Recorded data
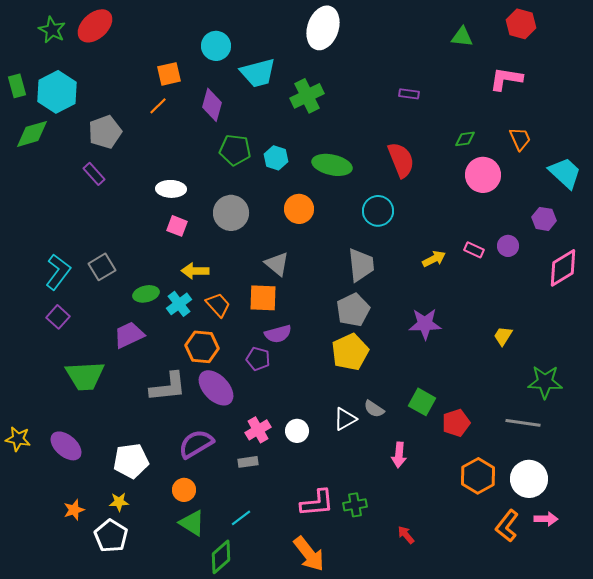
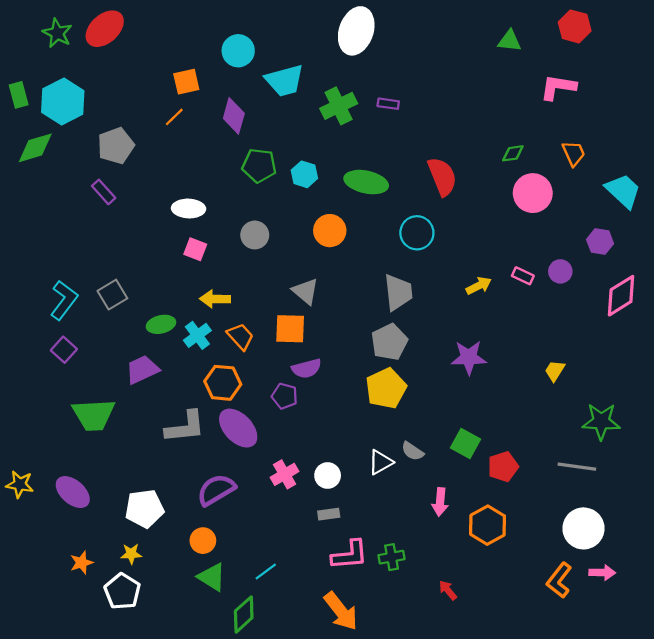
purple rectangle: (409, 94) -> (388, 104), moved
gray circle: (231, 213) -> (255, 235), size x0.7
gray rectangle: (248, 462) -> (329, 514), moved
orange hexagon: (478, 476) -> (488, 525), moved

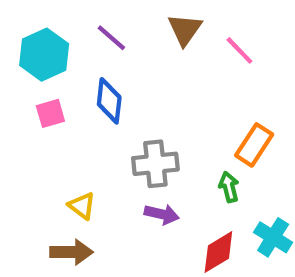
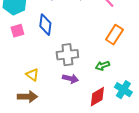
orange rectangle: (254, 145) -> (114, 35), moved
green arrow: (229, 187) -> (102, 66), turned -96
==
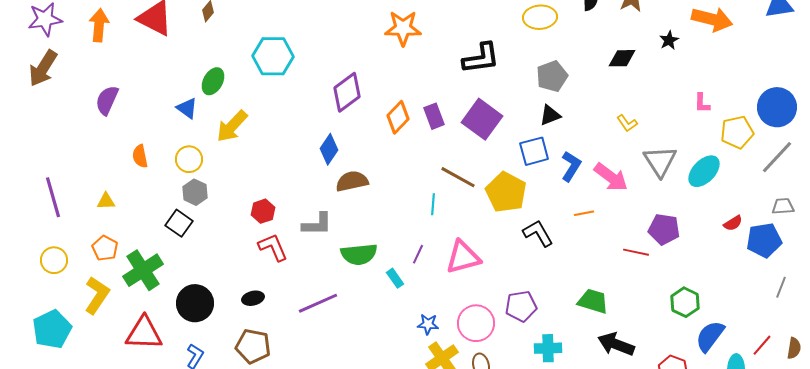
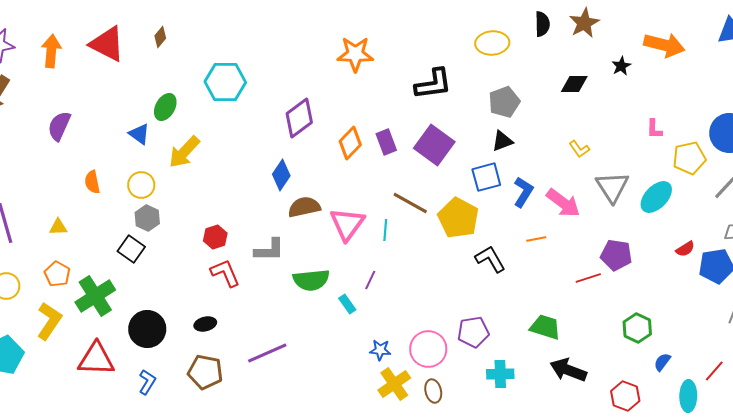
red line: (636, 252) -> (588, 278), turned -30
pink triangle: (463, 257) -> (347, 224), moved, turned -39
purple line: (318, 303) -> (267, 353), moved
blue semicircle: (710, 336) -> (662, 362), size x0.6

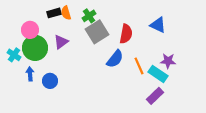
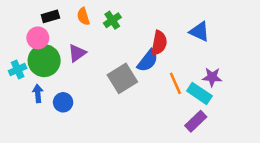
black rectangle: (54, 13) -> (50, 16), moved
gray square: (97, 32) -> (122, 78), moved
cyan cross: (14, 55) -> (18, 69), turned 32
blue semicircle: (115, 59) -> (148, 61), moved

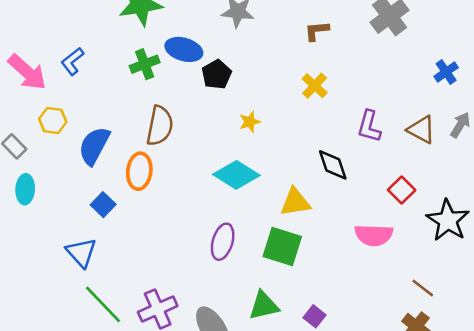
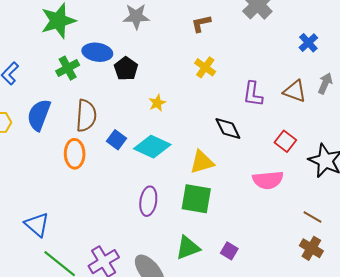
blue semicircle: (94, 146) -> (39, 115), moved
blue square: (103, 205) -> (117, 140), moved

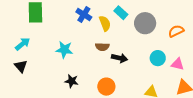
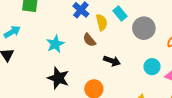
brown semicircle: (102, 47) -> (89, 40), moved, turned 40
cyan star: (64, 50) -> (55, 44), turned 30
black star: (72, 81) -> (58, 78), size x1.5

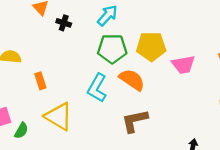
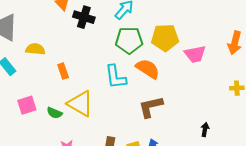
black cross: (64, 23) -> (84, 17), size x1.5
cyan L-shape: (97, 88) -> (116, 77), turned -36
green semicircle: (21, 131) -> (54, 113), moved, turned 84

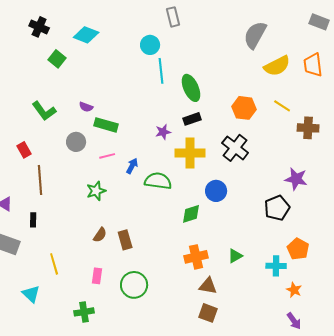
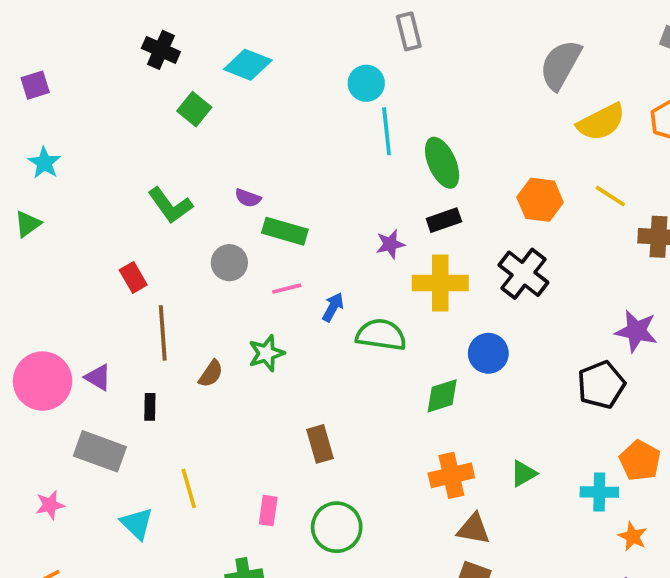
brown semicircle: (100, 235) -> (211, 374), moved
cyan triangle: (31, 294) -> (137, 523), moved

TO DO:
The response must repeat exactly the lines above from the one with "purple rectangle: (409, 94)" through the one with "green arrow: (229, 187)", including both, and must contain no pictures and no other text.

FINAL ANSWER:
purple rectangle: (409, 94) -> (388, 104), moved
gray circle: (231, 213) -> (255, 235), size x0.7
gray rectangle: (248, 462) -> (329, 514), moved
orange hexagon: (478, 476) -> (488, 525), moved

orange rectangle: (254, 145) -> (114, 35), moved
green arrow: (229, 187) -> (102, 66), turned -96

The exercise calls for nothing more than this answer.